DIRECTIONS FOR THIS TASK:
Every entry below should be written out exactly, and no image should appear.

PROVIDED DATA:
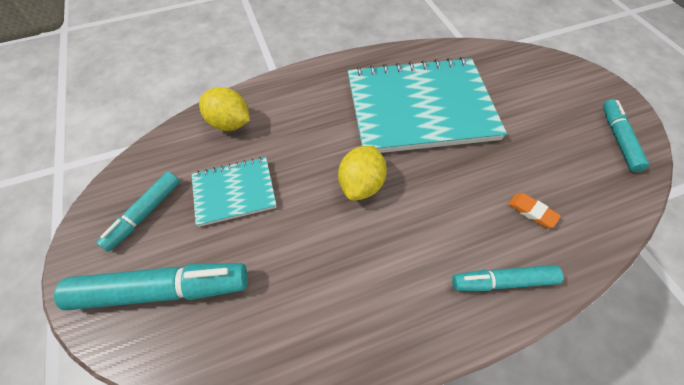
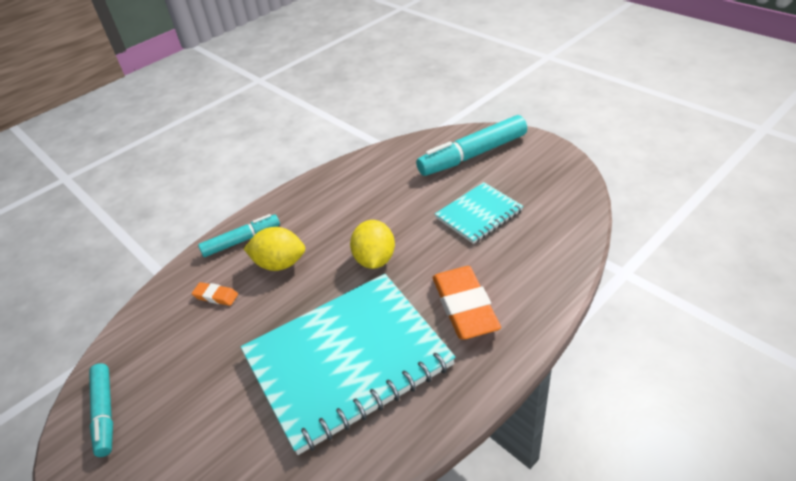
camera: 160 degrees right, 15 degrees down
(144, 214) = (532, 178): turquoise marker -> none
(229, 123) = (540, 260): yellow lemon -> yellow lemon (280, 264)
(314, 112) = (464, 307): none -> orange eraser

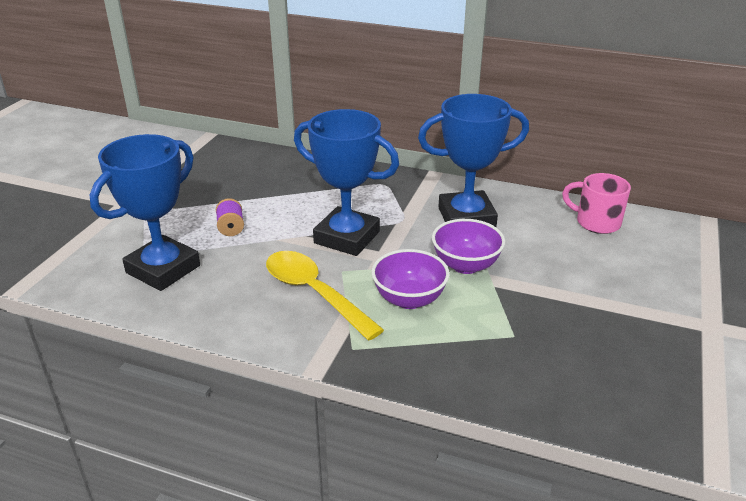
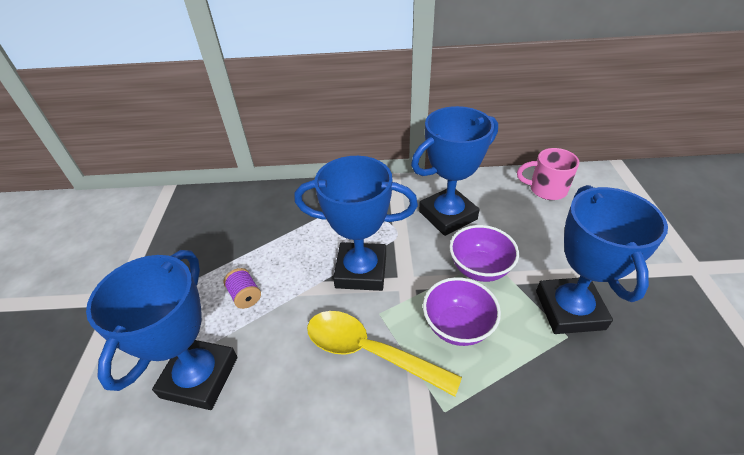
camera: 20 degrees left, 10 degrees up
(533, 318) = (569, 310): none -> blue trophy

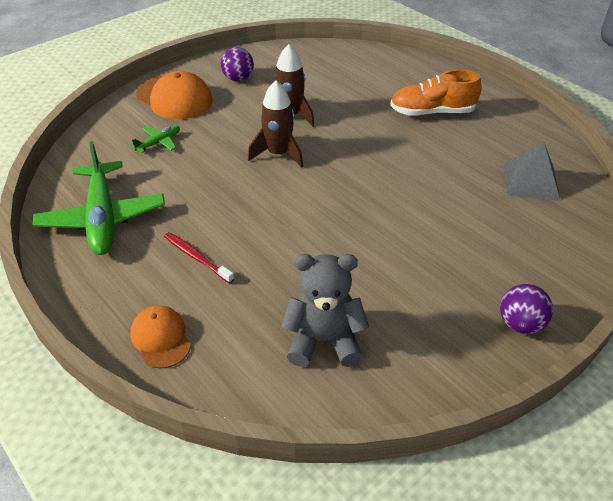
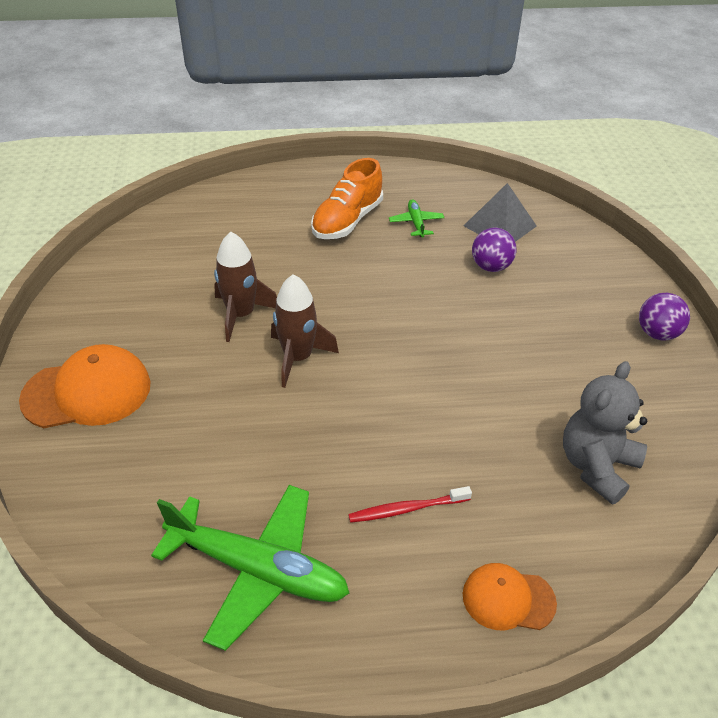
camera: 55 degrees left, 0 degrees up
(159, 143) = (164, 449): green plane -> green plane (416, 223)
(238, 78) = (119, 318): purple ball -> purple ball (491, 266)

SOLUTION TO THIS PROBLEM:
camera: 160 degrees right, 15 degrees down
(144, 214) = (532, 178): turquoise marker -> none
(229, 123) = (540, 260): yellow lemon -> yellow lemon (280, 264)
(314, 112) = (464, 307): none -> orange eraser

camera: 20 degrees left, 10 degrees up
(533, 318) = (569, 310): none -> blue trophy

camera: 55 degrees left, 0 degrees up
(159, 143) = (164, 449): green plane -> green plane (416, 223)
(238, 78) = (119, 318): purple ball -> purple ball (491, 266)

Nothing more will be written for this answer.